(STORED DATA):

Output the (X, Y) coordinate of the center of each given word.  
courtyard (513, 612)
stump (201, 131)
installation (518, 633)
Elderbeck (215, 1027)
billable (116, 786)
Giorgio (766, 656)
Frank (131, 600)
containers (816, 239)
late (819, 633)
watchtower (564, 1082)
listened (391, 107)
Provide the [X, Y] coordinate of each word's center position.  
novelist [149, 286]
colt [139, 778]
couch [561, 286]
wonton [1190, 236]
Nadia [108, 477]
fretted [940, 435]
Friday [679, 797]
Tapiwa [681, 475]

(WHAT YOU WILL DO): Rewrite the rows above, changing every "center" to "midpoint" and leaving everything else as it is.

(TASK SOLUTION):
Output the (X, Y) coordinate of the midpoint of each given word.  
courtyard (513, 612)
stump (201, 131)
installation (518, 633)
Elderbeck (215, 1027)
billable (116, 786)
Giorgio (766, 656)
Frank (131, 600)
containers (816, 239)
late (819, 633)
watchtower (564, 1082)
listened (391, 107)
Provide the [X, Y] coordinate of each word's midpoint position.  
novelist [149, 286]
colt [139, 778]
couch [561, 286]
wonton [1190, 236]
Nadia [108, 477]
fretted [940, 435]
Friday [679, 797]
Tapiwa [681, 475]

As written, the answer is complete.